### Extracted records
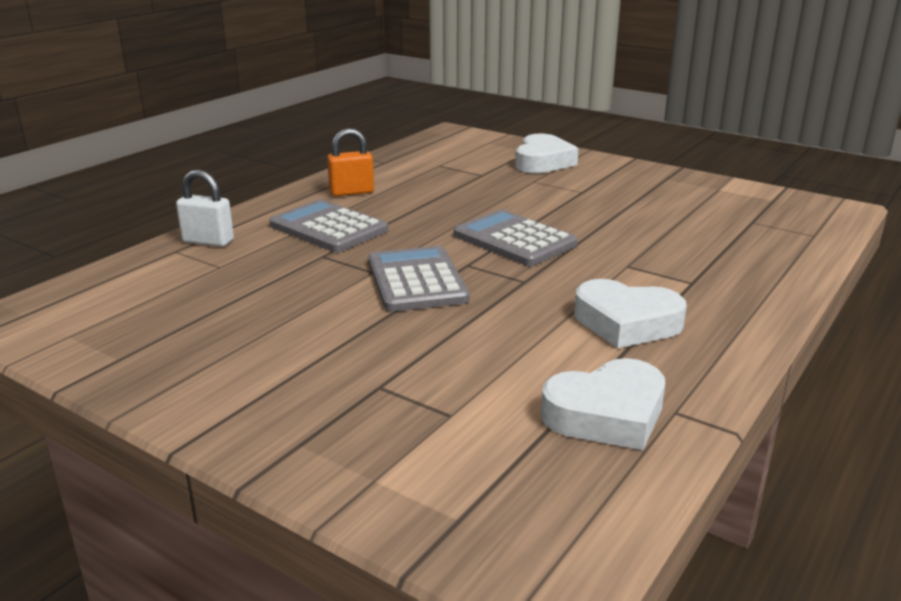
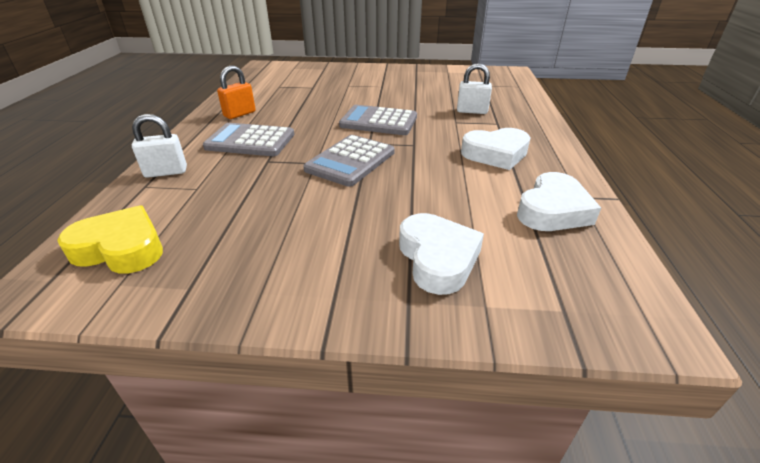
camera: 30 degrees left, 10 degrees up
(99, 305) = (121, 248): none -> yellow heart
(416, 280) = (350, 161): grey calculator -> grey calculator turned 105 degrees counterclockwise
(543, 162) = (340, 73): white heart -> white heart (437, 258)
(674, 256) = (472, 111): none -> white padlock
######
- Exercise requirements -
Within the listing above, say how many lines contain the string "white". Reply with the number only.

- Solution -
2